Task goal. What is needed is every line from the one holding "Return every road" to the last line of the data below, printed exactly and without pictures.

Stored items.
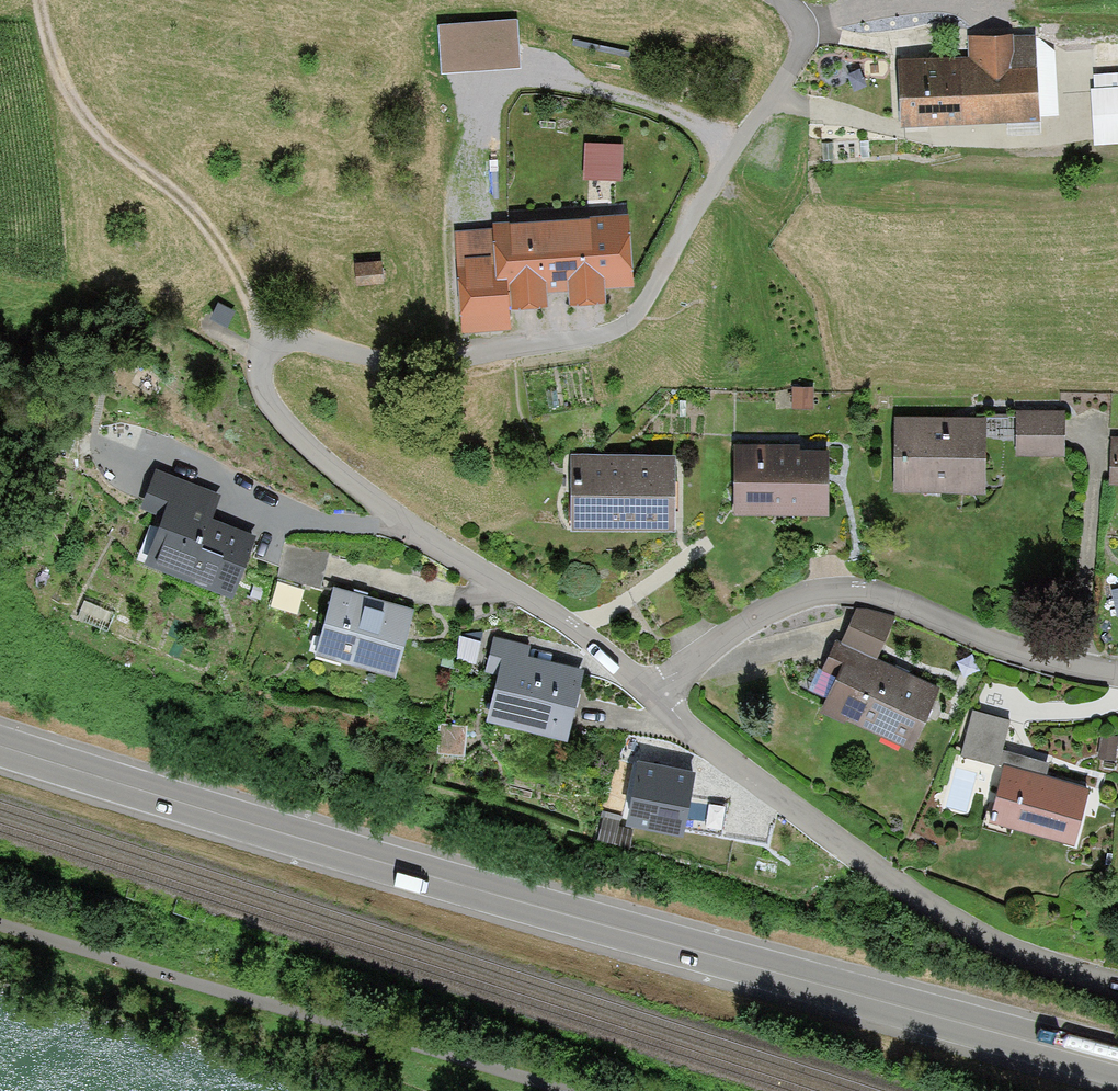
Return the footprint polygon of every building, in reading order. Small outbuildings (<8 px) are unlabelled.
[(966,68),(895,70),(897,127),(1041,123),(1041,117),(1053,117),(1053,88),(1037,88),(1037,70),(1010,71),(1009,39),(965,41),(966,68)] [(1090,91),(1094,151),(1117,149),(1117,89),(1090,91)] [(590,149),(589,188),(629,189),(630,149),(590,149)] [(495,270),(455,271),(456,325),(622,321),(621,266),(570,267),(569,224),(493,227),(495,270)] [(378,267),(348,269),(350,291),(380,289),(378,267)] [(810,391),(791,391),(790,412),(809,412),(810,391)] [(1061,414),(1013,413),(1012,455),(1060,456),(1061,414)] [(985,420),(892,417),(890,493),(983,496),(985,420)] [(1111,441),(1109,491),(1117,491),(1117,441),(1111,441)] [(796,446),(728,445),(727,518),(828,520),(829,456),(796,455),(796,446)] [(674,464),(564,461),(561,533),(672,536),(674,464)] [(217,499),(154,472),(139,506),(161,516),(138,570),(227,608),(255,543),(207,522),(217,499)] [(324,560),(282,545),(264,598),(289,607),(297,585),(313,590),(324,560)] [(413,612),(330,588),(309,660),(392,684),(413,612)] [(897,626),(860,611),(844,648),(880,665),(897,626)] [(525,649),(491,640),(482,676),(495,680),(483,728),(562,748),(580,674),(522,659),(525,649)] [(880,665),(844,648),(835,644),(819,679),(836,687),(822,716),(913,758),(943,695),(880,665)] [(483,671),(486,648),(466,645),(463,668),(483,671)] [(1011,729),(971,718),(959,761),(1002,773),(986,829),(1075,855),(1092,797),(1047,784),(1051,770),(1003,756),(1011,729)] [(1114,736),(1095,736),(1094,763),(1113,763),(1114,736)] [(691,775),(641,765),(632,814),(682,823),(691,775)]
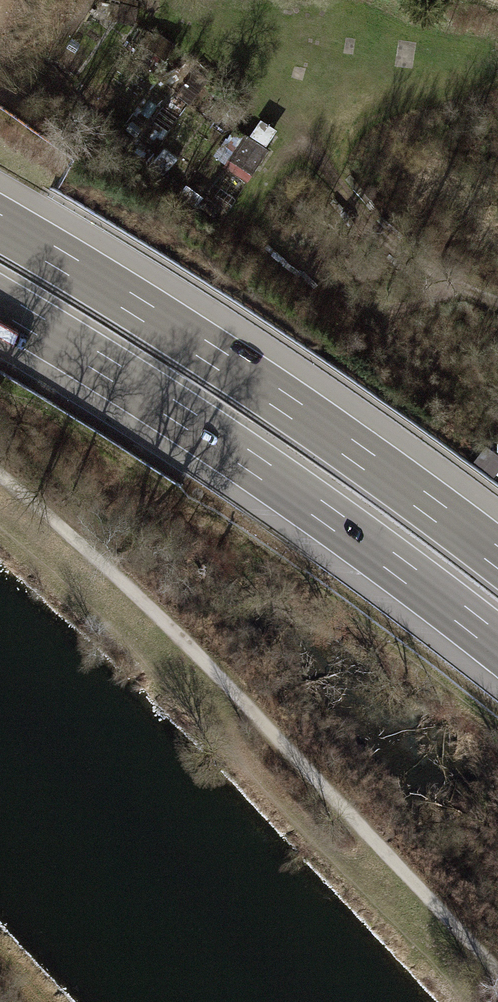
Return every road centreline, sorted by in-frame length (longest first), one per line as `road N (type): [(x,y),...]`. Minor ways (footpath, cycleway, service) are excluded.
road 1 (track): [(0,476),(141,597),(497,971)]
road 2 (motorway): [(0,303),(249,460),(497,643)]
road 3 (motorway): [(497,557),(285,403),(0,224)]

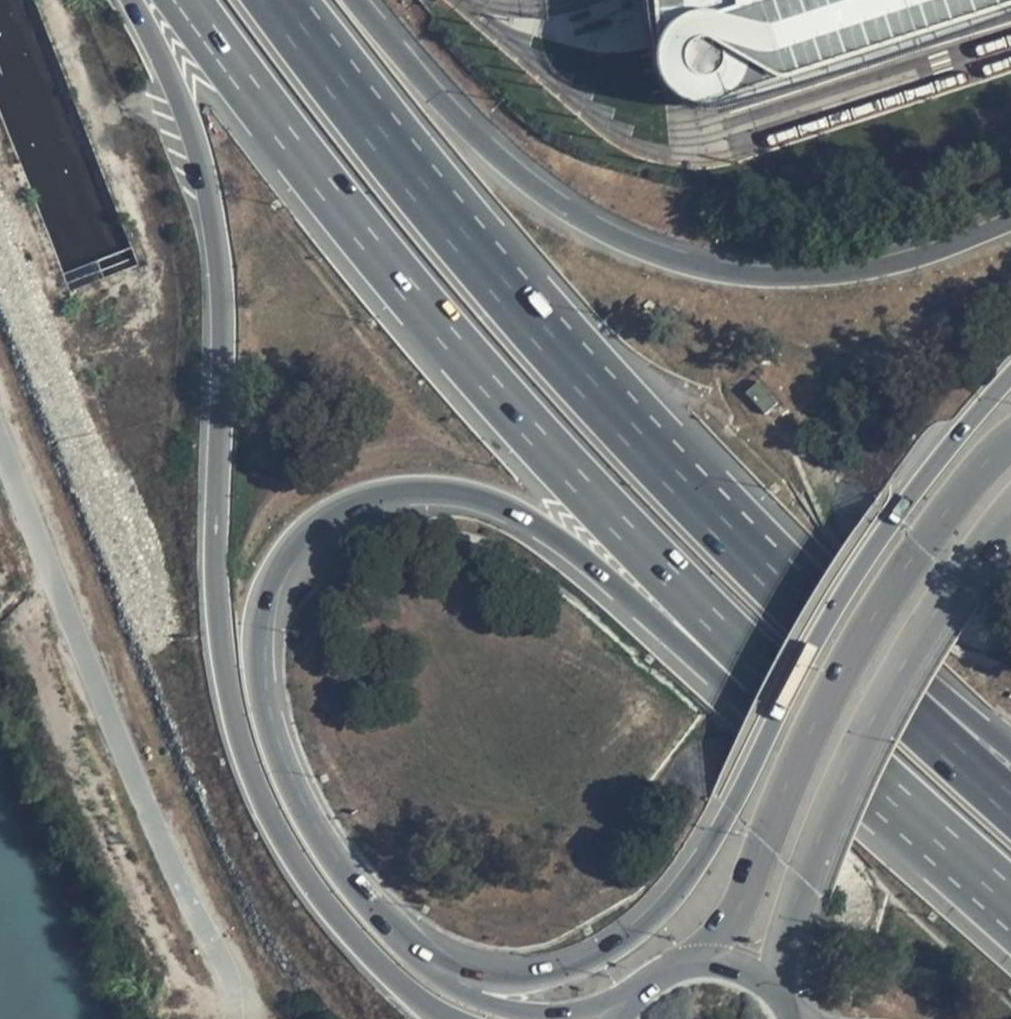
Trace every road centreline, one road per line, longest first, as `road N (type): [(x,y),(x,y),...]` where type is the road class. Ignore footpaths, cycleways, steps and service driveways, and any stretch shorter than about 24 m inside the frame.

Response for this exercise.
Return every road centreline, sorted by in-frame length (longest first), one per line as `road N (type): [(x,y),...]`. Minor ways (footpath, cycleway, service) are excluded.
road 1 (track): [(0,476),(141,597),(497,971)]
road 2 (motorway): [(0,303),(249,460),(497,643)]
road 3 (motorway): [(497,557),(285,403),(0,224)]

Trace every road centreline, one road per line, longest first, as `road N (type): [(x,y),(x,y),...]` where type is the road class. Ignore footpaths, cycleways, steps and service driveways, and any stretch shorter than about 24 m inside the frame.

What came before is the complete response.